Task description:
An exact copy of the entries below is required, with all pictures removed.

++++ Data records

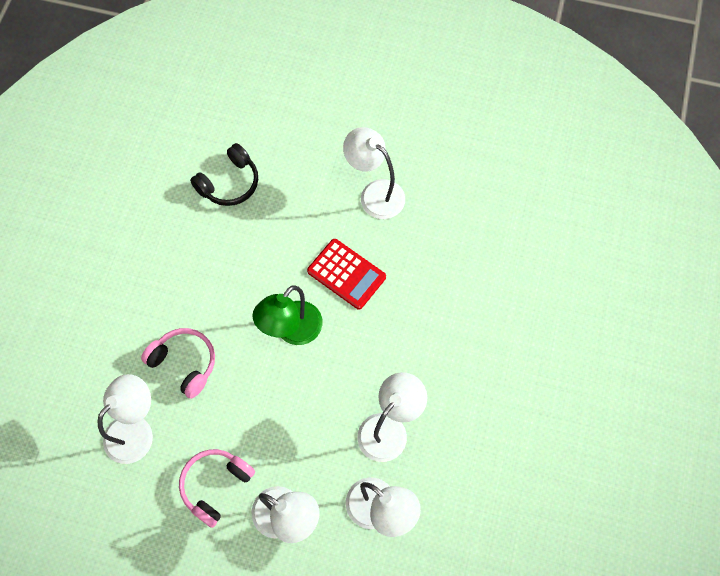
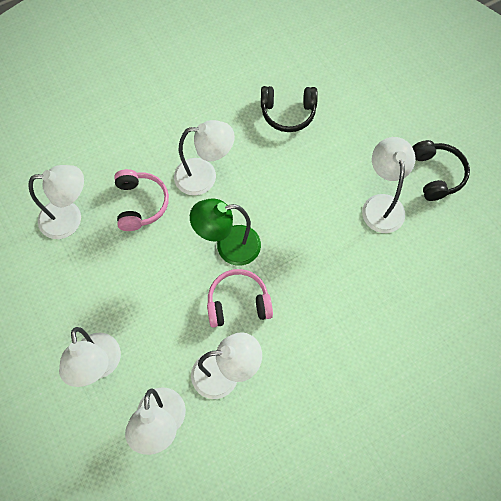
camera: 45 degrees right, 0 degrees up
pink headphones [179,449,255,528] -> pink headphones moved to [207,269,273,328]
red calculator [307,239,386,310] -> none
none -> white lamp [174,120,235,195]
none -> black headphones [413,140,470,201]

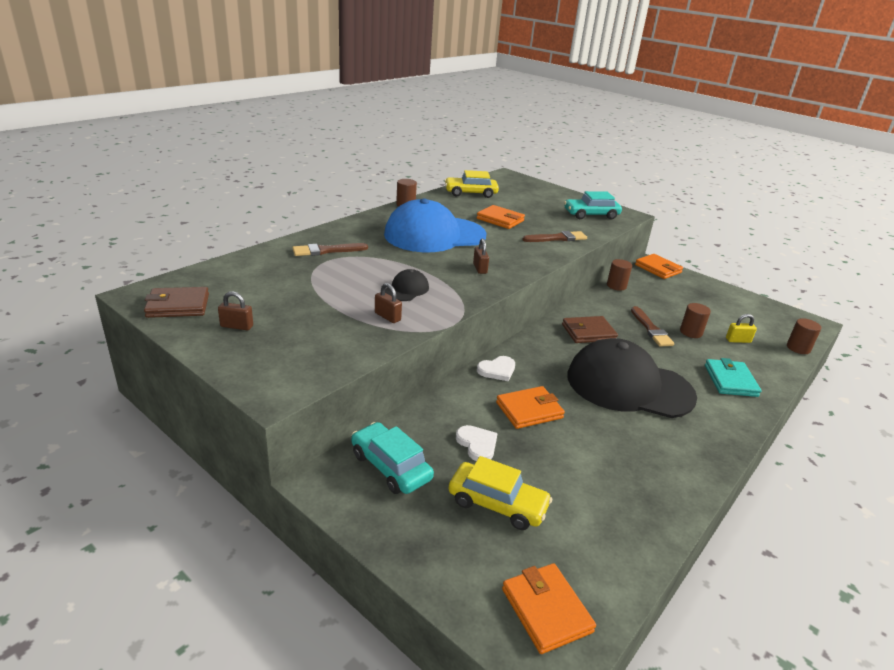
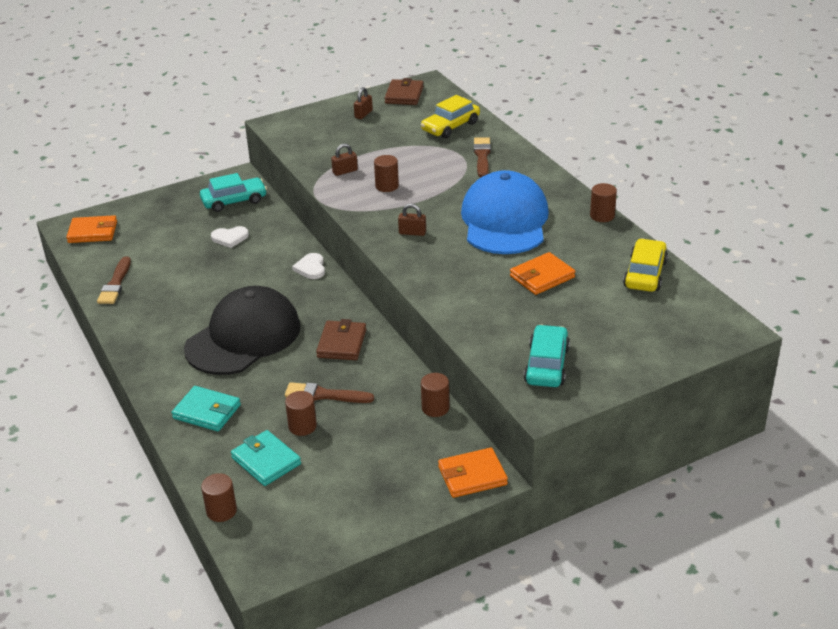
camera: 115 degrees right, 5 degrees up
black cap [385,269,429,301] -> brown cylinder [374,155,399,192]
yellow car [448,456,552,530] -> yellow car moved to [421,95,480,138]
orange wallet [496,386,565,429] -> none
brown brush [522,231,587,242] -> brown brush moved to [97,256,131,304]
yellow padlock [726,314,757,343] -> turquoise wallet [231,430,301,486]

++++++++

Written answer:
camera: 45 degrees right, 0 degrees up
pink headphones [179,449,255,528] -> pink headphones moved to [207,269,273,328]
red calculator [307,239,386,310] -> none
none -> white lamp [174,120,235,195]
none -> black headphones [413,140,470,201]

camera: 115 degrees right, 5 degrees up
black cap [385,269,429,301] -> brown cylinder [374,155,399,192]
yellow car [448,456,552,530] -> yellow car moved to [421,95,480,138]
orange wallet [496,386,565,429] -> none
brown brush [522,231,587,242] -> brown brush moved to [97,256,131,304]
yellow padlock [726,314,757,343] -> turquoise wallet [231,430,301,486]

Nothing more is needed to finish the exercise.